▶ Coordinate-based object records
━━━━━━━━

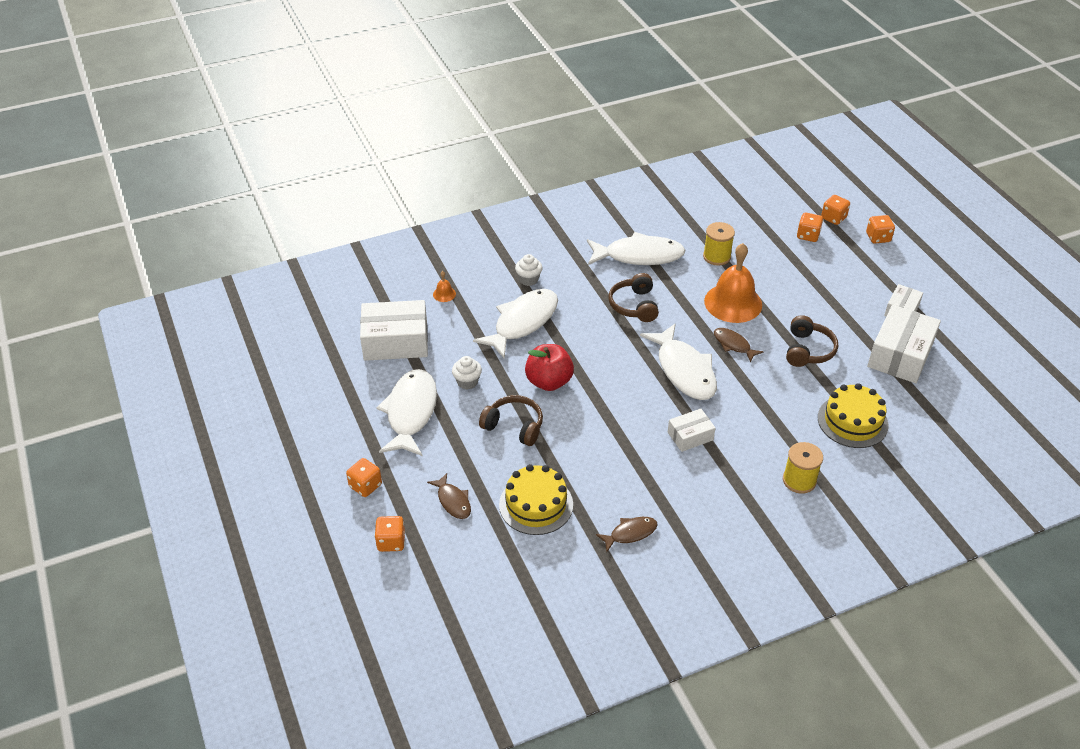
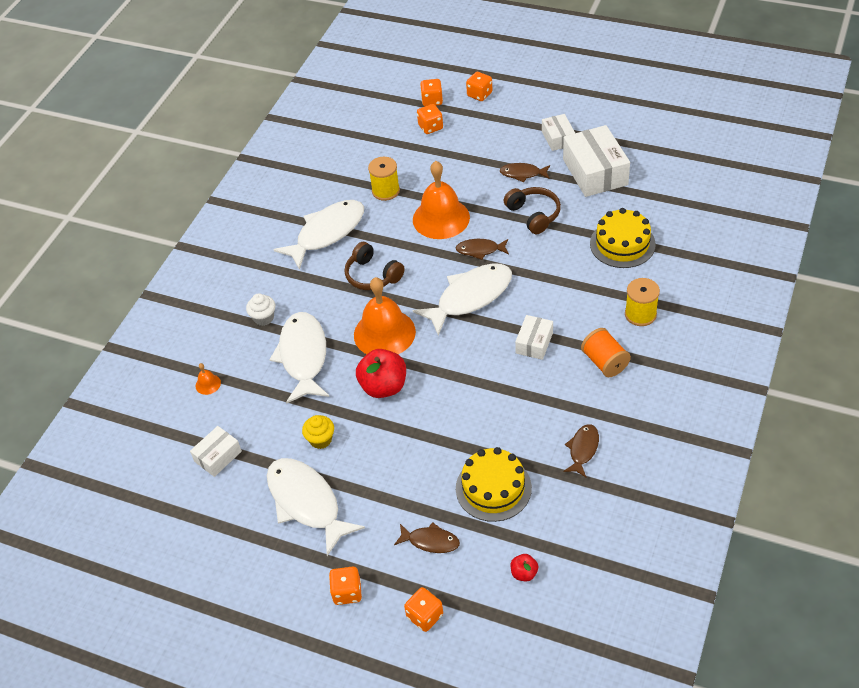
camera: 40 degrees left, 5 degrees up
(395, 342) = (218, 456): white box -> white box, size x0.54
(467, 382) = (321, 440): white cupcake -> yellow cupcake
(485, 574) = (524, 573): none -> red apple
(514, 426) = (402, 443): brown headphones -> none
(594, 348) = (384, 333): none -> orange bell
(684, 370) = (470, 297): white fish -> white fish turned 60 degrees counterclockwise
(725, 490) = (604, 362): none -> orange spool
(837, 316) = (522, 174): none -> brown fish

━━━━━━━━

Word for word, repeat the lines of data above, omitting every picture.

▶ Answer
camera: 40 degrees left, 5 degrees up
(395, 342) = (218, 456): white box -> white box, size x0.54
(467, 382) = (321, 440): white cupcake -> yellow cupcake
(485, 574) = (524, 573): none -> red apple
(514, 426) = (402, 443): brown headphones -> none
(594, 348) = (384, 333): none -> orange bell
(684, 370) = (470, 297): white fish -> white fish turned 60 degrees counterclockwise
(725, 490) = (604, 362): none -> orange spool
(837, 316) = (522, 174): none -> brown fish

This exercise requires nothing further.